Task item
Exactly as written, please repeat the data that follows, but not the pictures.

Provided material
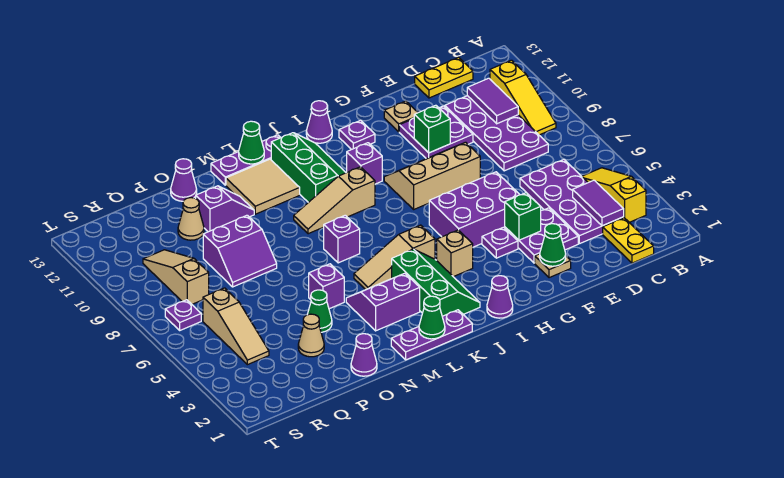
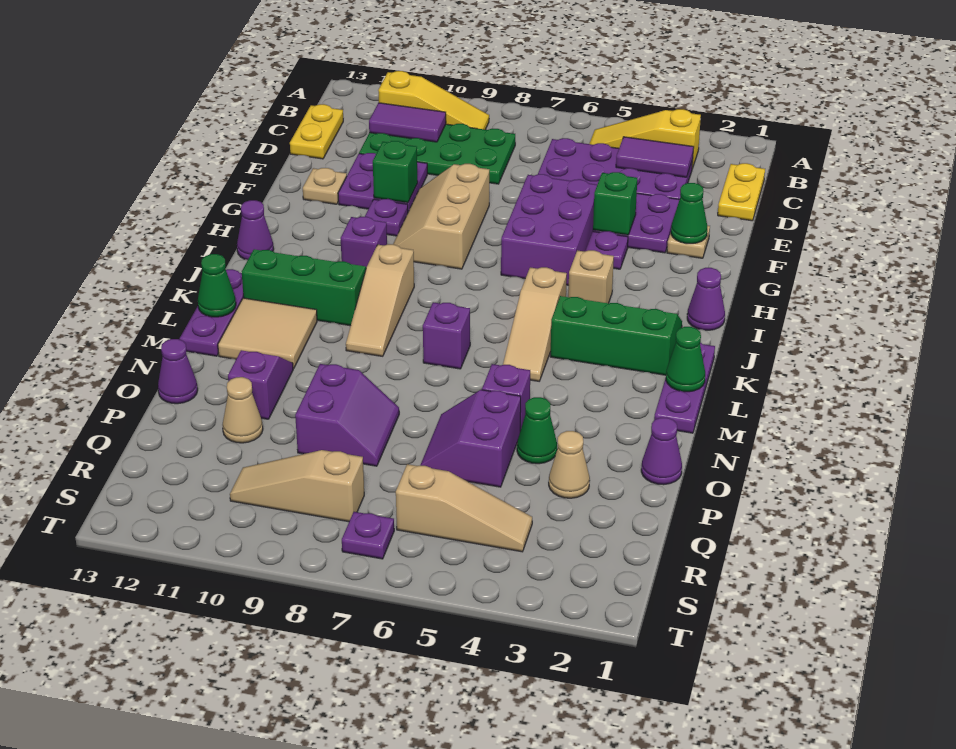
yellow plate C1:C2 level 1 -> yellow plate C1:D1 level 1
purple plate C8:D11 level 1 -> green plate C8:D11 level 1
purple plate H12 level 1 -> purple plate G10 level 1
purple slope L3:M4 level 1 top 3 -> purple slope O5:P6 level 1 top 5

Answer to this exercise
yellow plate C1:C2 level 1 -> yellow plate C1:D1 level 1
purple plate C8:D11 level 1 -> green plate C8:D11 level 1
purple plate H12 level 1 -> purple plate G10 level 1
purple slope L3:M4 level 1 top 3 -> purple slope O5:P6 level 1 top 5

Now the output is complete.